**Work task:** Nothing but the images is to be left out of your exact copy of the entries.

Coordinate-based change listings:
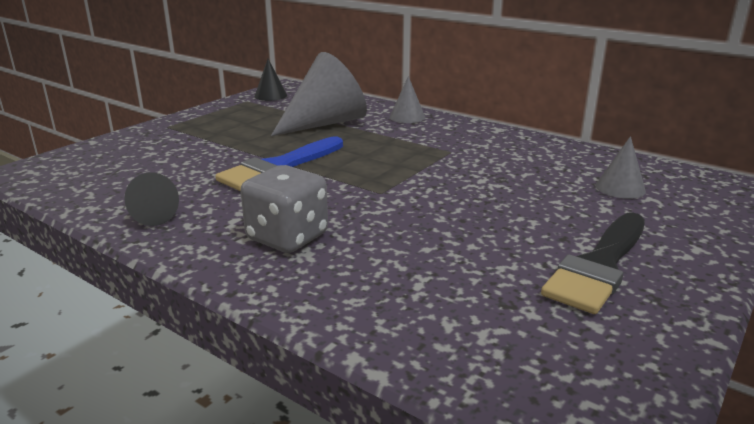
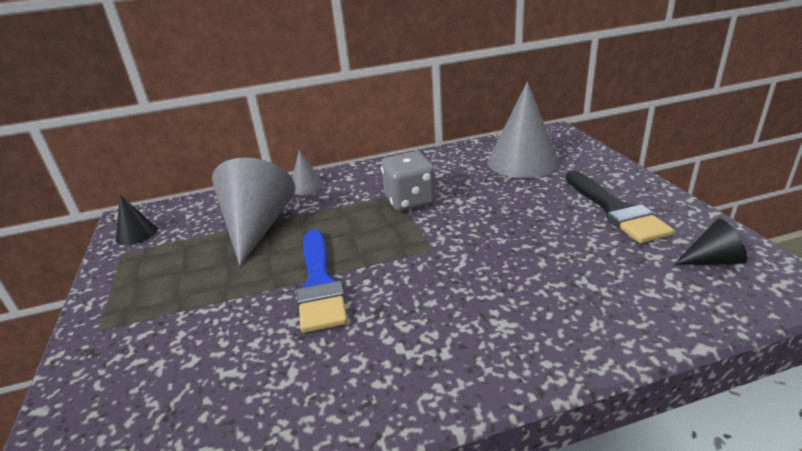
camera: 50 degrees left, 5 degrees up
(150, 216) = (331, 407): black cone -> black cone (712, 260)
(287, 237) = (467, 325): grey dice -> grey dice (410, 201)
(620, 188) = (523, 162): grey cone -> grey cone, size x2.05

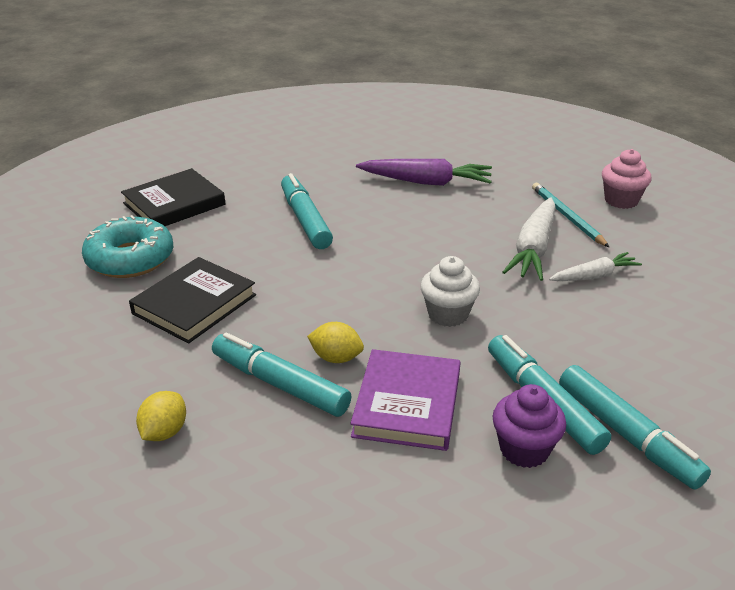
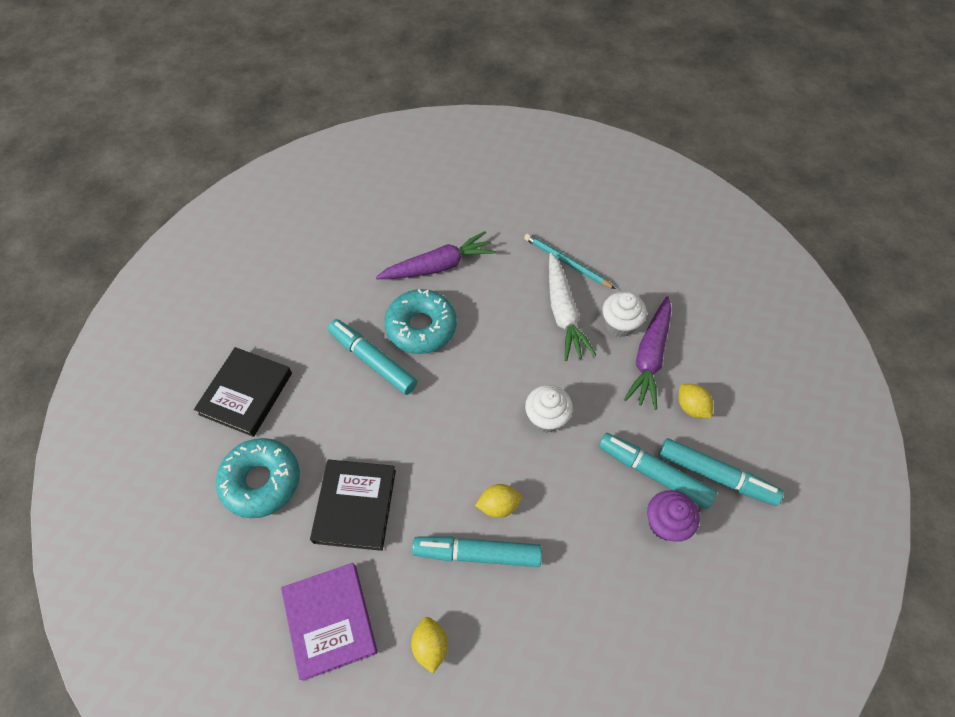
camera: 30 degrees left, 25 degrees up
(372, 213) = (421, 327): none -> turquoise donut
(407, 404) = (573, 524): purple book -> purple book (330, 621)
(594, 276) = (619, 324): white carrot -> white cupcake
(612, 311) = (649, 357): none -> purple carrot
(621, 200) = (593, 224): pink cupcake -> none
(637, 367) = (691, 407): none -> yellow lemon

**Answer for this exercise:**
camera: 50 degrees left, 5 degrees up
(150, 216) = (331, 407): black cone -> black cone (712, 260)
(287, 237) = (467, 325): grey dice -> grey dice (410, 201)
(620, 188) = (523, 162): grey cone -> grey cone, size x2.05

camera: 30 degrees left, 25 degrees up
(372, 213) = (421, 327): none -> turquoise donut
(407, 404) = (573, 524): purple book -> purple book (330, 621)
(594, 276) = (619, 324): white carrot -> white cupcake
(612, 311) = (649, 357): none -> purple carrot
(621, 200) = (593, 224): pink cupcake -> none
(637, 367) = (691, 407): none -> yellow lemon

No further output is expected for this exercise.